Work instructions ▸ Whenever the string "norenox" turns up in a line of the data below, copy that line.

Data excerpt ▸
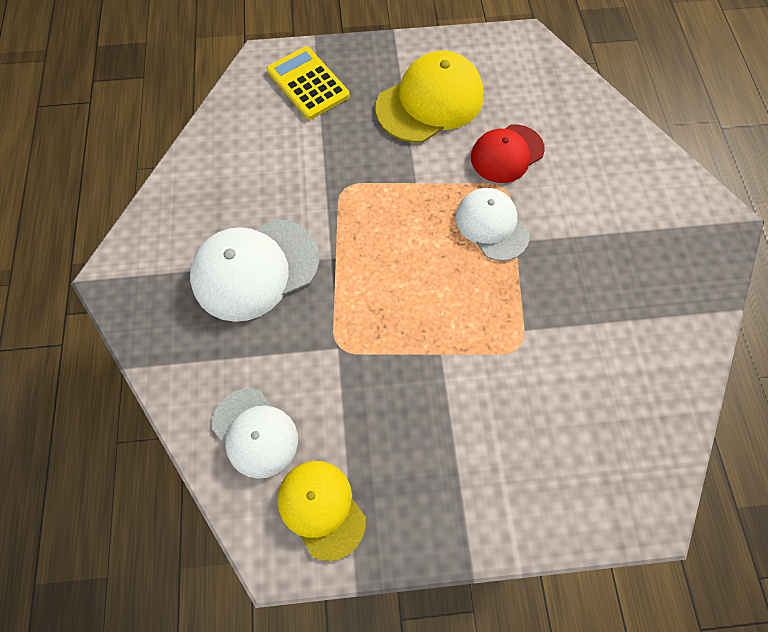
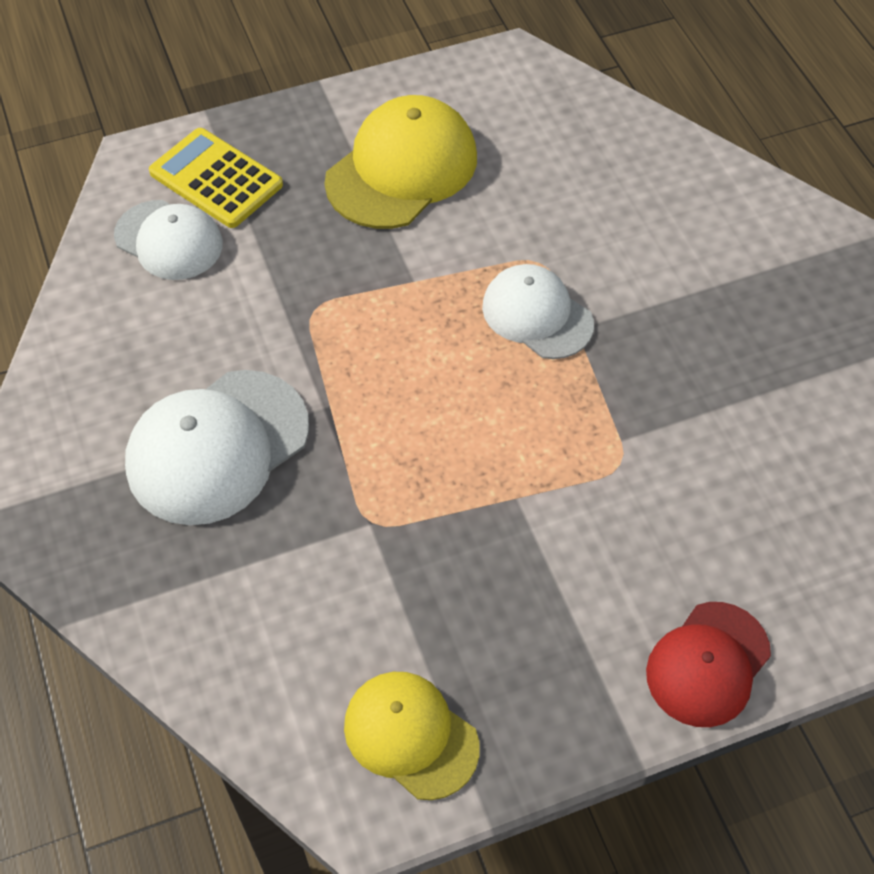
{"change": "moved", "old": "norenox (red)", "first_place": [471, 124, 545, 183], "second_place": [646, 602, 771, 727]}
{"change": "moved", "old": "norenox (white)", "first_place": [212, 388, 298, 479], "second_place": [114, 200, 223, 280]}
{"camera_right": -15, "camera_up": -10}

Worked solution ▸
{"change": "moved", "old": "norenox (red)", "first_place": [471, 124, 545, 183], "second_place": [646, 602, 771, 727]}
{"change": "moved", "old": "norenox (white)", "first_place": [212, 388, 298, 479], "second_place": [114, 200, 223, 280]}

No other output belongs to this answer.